## Exercise details
Arrange the lines of the items below as a Markdown table with the columns Row and Line, numbering each row and skipping blank lines. Leave the pictures out of your answer.
# Start of Records to process
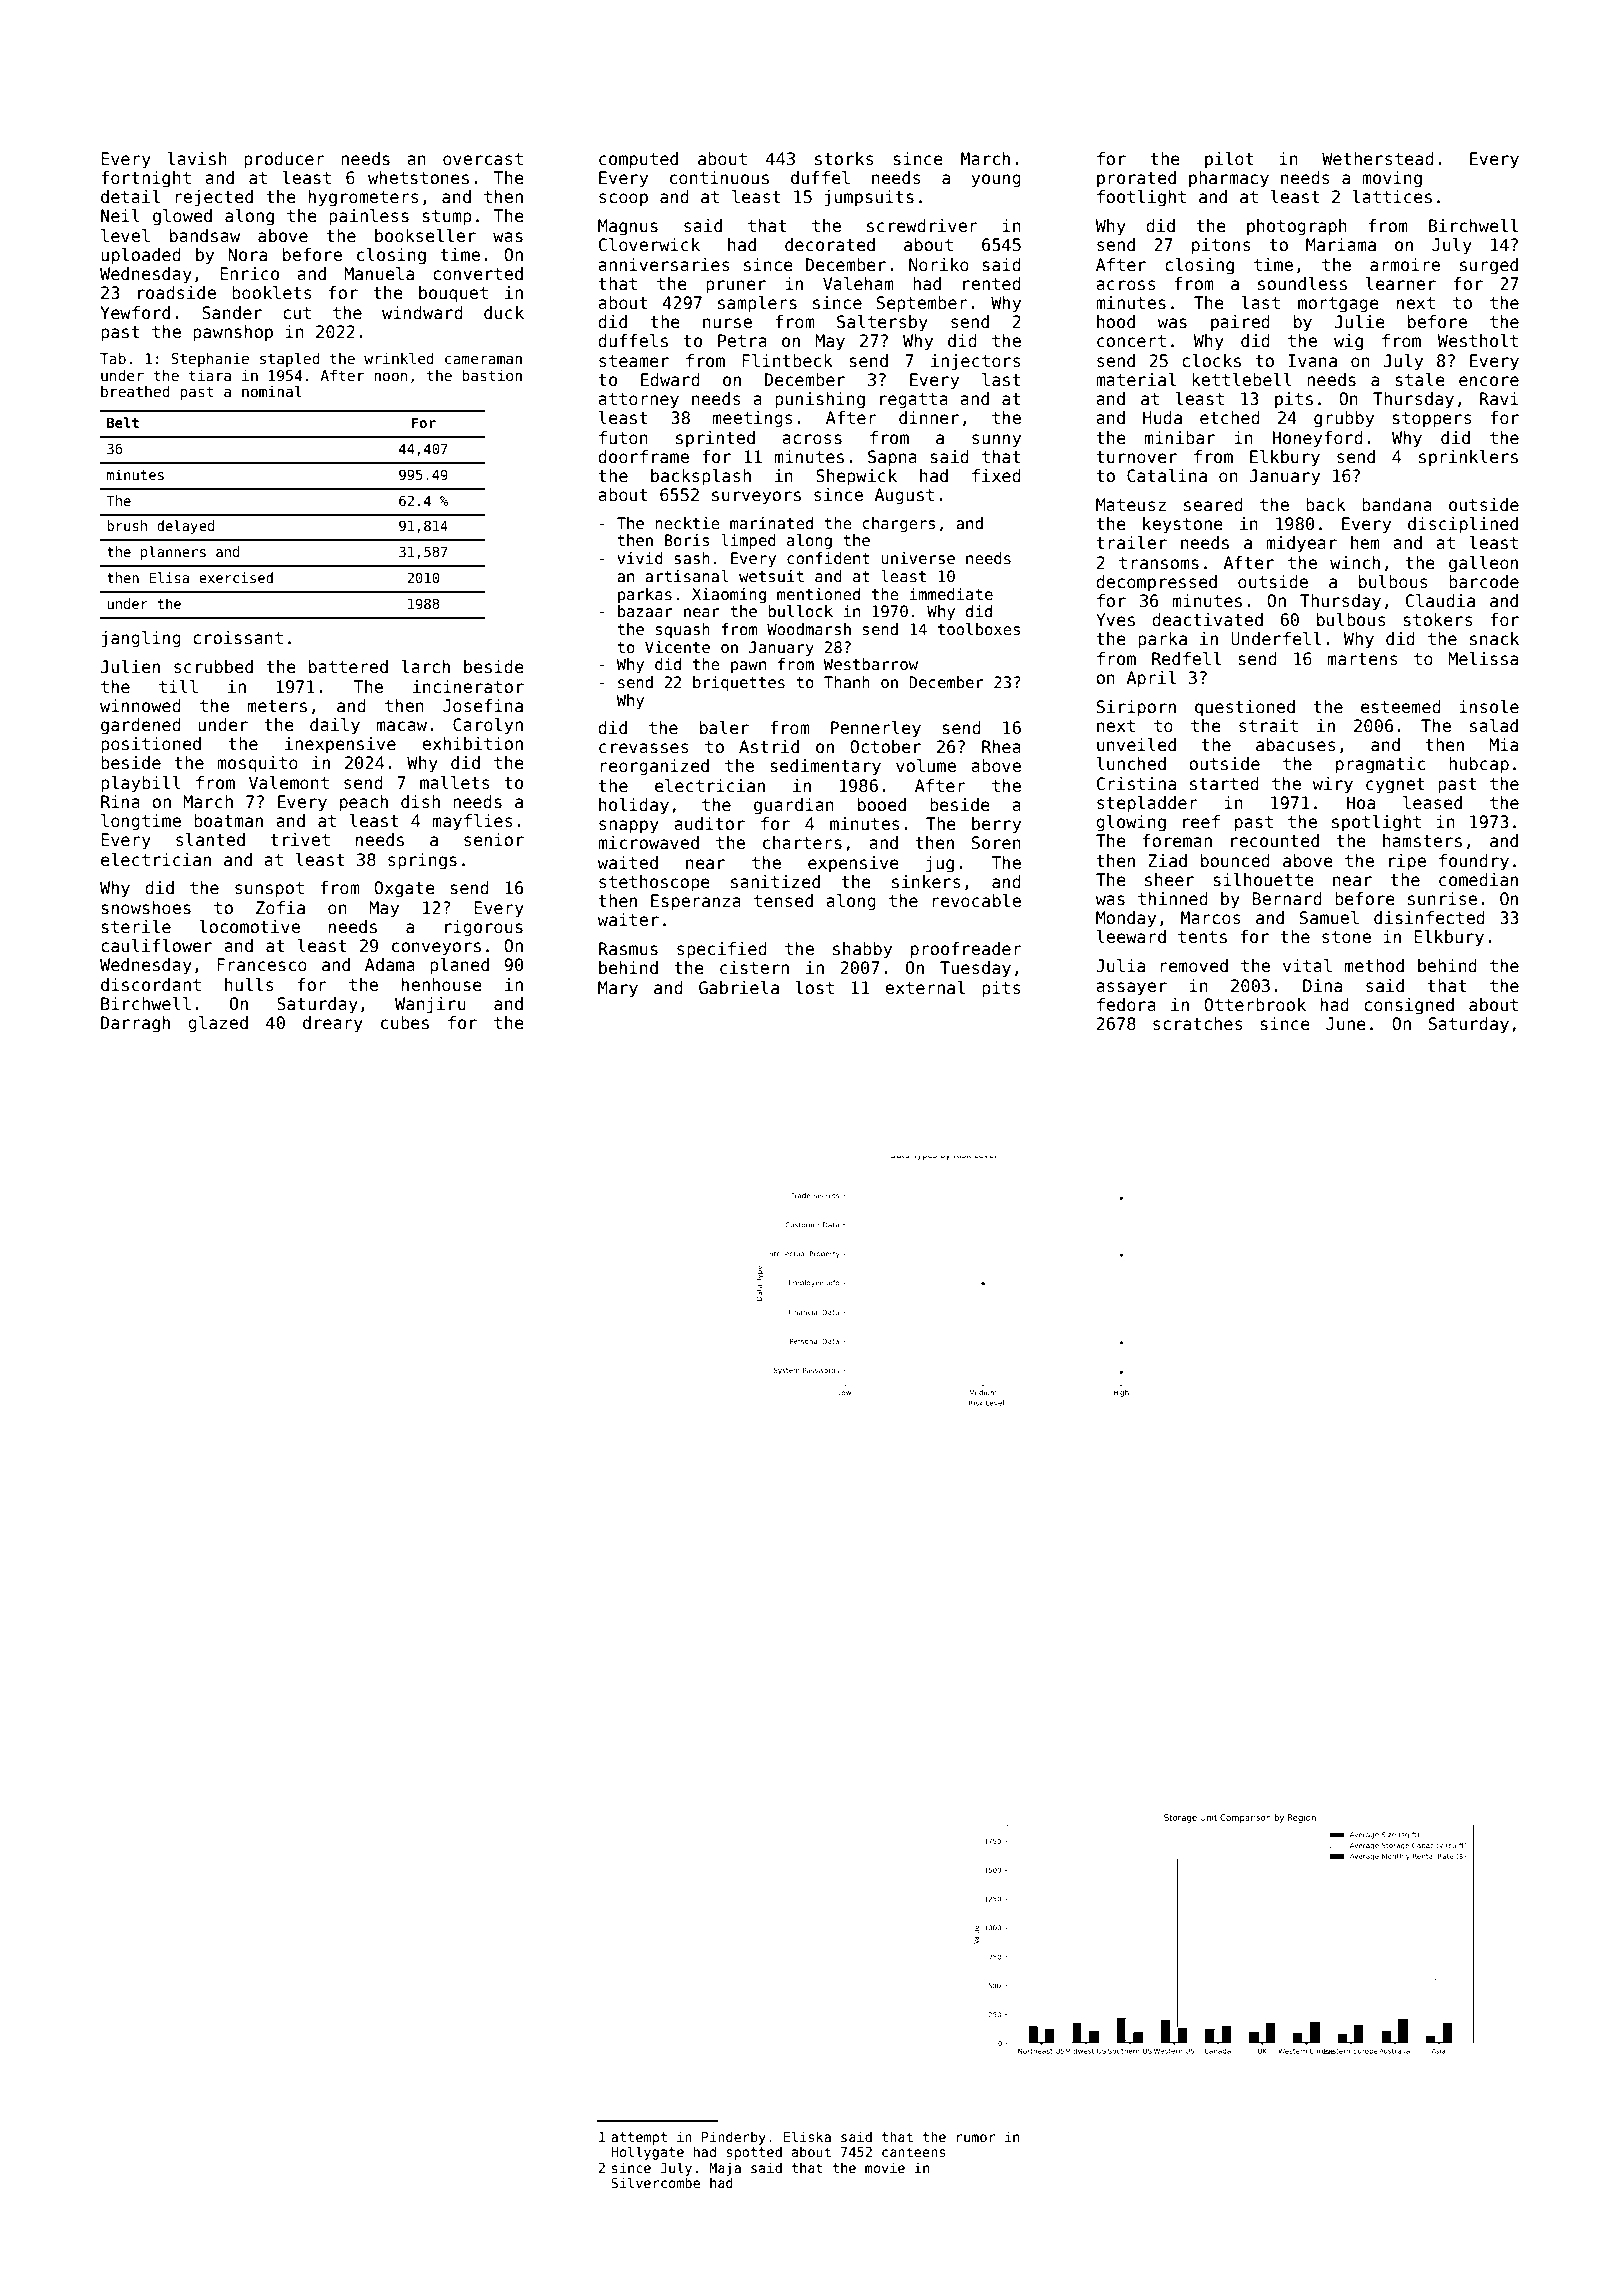 The width and height of the screenshot is (1620, 2292). What do you see at coordinates (1374, 966) in the screenshot?
I see `method` at bounding box center [1374, 966].
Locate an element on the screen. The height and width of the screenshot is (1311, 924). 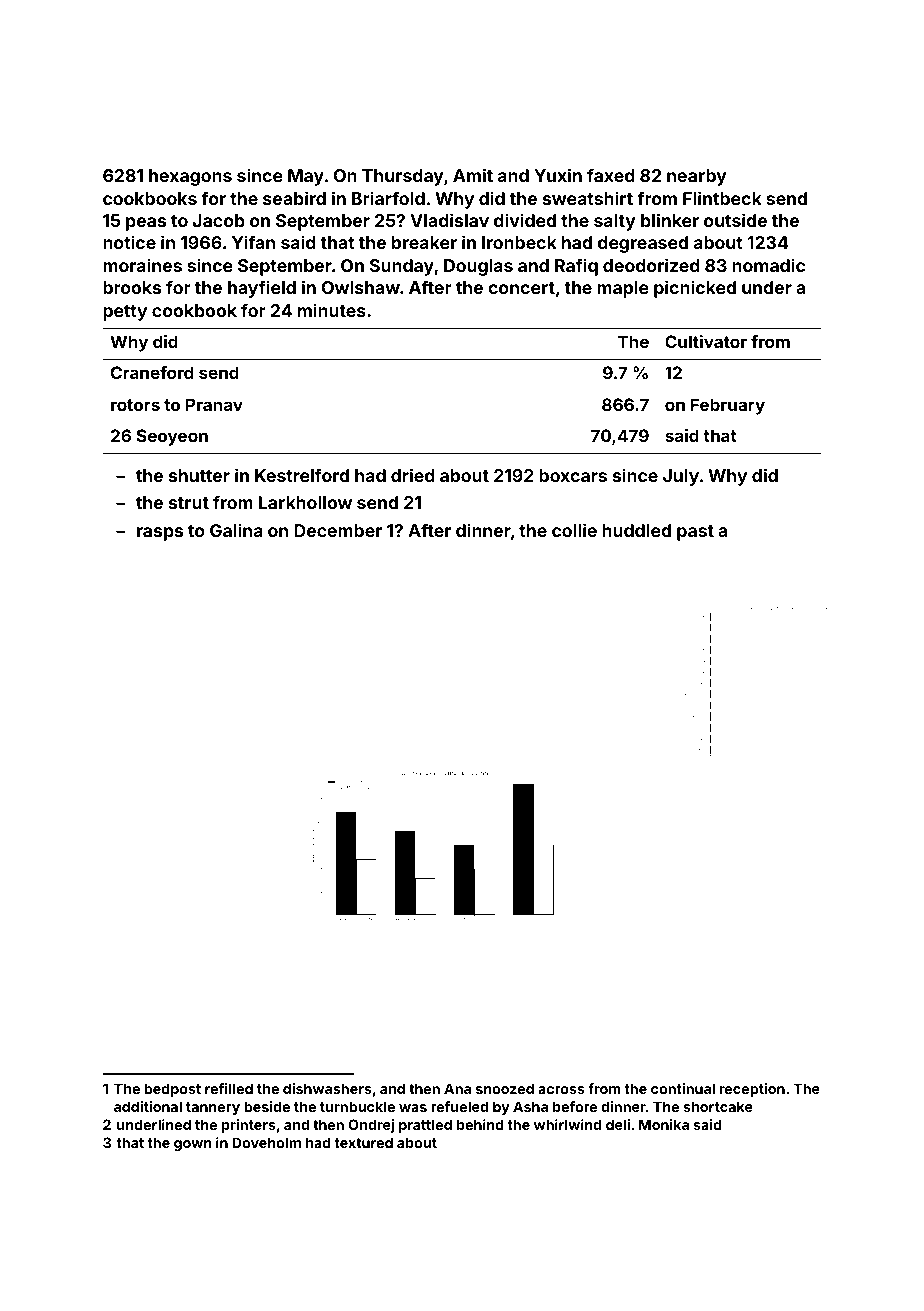
Amit is located at coordinates (473, 175).
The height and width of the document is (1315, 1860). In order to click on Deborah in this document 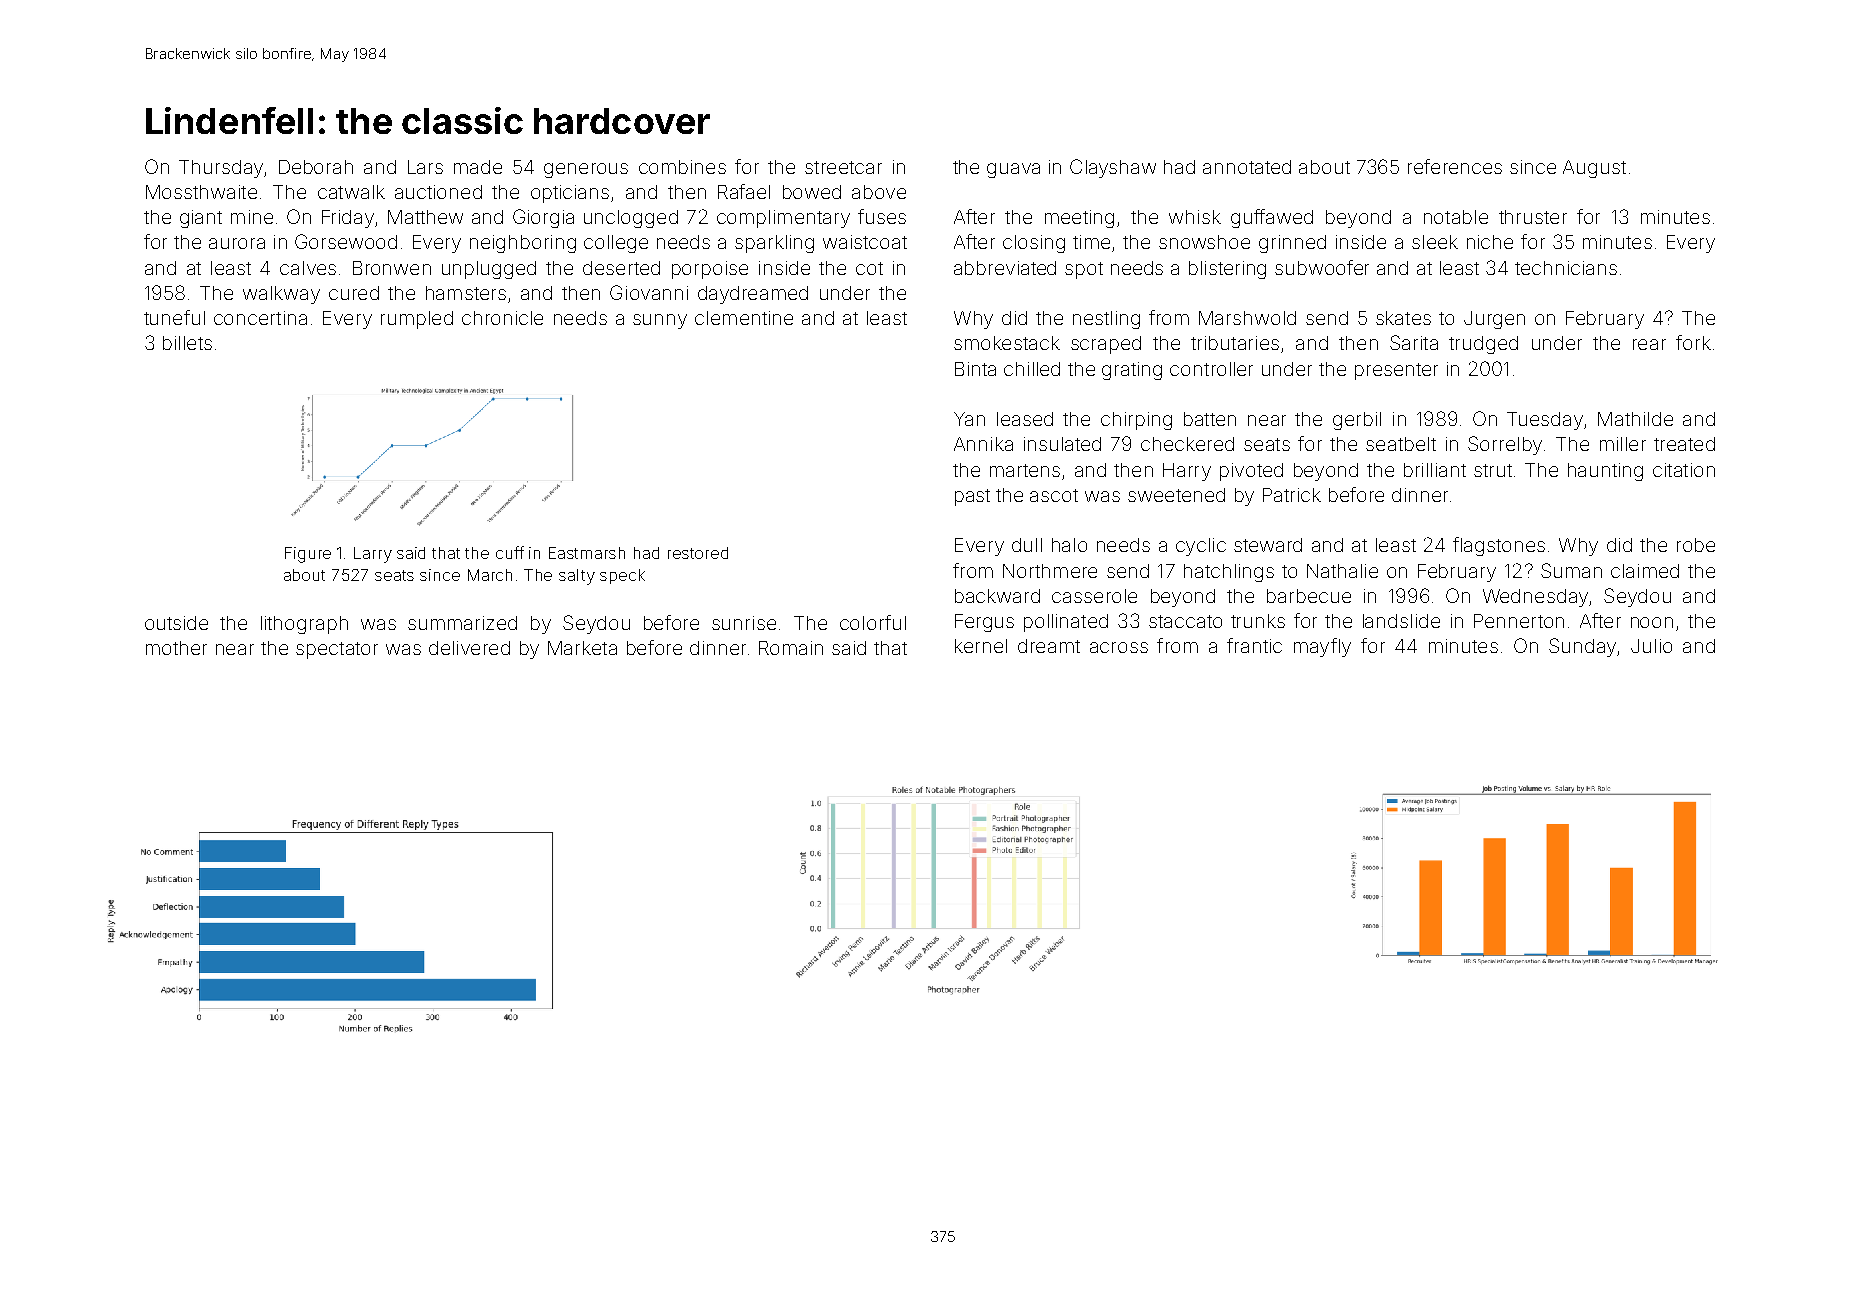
# End of Records to process
## Task solution
| Row | Line |
|---|---|
| 1 |  The width and height of the screenshot is (1620, 2292). What do you see at coordinates (1374, 966) in the screenshot? |
| 2 | I see `method` at bounding box center [1374, 966]. |
| 3 | Locate an element on the screen. The height and width of the screenshot is (1311, 924).  |
| 4 | Amit is located at coordinates (473, 175). |
| 5 | The height and width of the document is (1315, 1860). In order to click on Deborah in this document  |